(What to do)
Your answer must be the lines of the entries below, exactly as written, from the first line through the line containing "The red_juice_carton at (951".

(Supplied material)
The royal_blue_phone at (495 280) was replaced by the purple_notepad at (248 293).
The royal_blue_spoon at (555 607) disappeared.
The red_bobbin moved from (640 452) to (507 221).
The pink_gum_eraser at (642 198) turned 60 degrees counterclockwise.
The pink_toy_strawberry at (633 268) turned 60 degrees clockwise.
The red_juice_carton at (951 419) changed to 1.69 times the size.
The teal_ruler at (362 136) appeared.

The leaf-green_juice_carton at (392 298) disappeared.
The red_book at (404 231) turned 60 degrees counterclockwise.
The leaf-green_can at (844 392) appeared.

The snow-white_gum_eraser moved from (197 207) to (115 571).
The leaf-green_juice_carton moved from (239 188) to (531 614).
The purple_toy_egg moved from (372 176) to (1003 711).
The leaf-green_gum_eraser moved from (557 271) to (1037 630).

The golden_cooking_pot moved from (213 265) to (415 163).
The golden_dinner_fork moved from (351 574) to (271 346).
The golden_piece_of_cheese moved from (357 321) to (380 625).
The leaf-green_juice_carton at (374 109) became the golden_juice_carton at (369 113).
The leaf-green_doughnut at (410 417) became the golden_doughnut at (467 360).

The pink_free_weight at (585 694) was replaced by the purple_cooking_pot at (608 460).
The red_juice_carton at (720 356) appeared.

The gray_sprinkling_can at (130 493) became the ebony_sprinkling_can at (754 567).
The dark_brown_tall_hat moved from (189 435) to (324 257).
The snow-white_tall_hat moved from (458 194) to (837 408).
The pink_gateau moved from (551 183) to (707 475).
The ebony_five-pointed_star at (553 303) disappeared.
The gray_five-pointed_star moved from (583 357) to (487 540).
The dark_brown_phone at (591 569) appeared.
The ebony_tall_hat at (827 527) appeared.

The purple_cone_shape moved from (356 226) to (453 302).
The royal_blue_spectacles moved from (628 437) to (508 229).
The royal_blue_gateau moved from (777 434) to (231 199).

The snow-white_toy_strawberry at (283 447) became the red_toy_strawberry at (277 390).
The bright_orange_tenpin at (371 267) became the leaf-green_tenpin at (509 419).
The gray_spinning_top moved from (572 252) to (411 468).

(Answer to this problem)
The royal_blue_phone at (495 280) was replaced by the purple_notepad at (248 293).
The royal_blue_spoon at (555 607) disappeared.
The red_bobbin moved from (640 452) to (507 221).
The pink_gum_eraser at (642 198) turned 60 degrees counterclockwise.
The pink_toy_strawberry at (633 268) turned 60 degrees clockwise.
The red_juice_carton at (951 419) changed to 1.69 times the size.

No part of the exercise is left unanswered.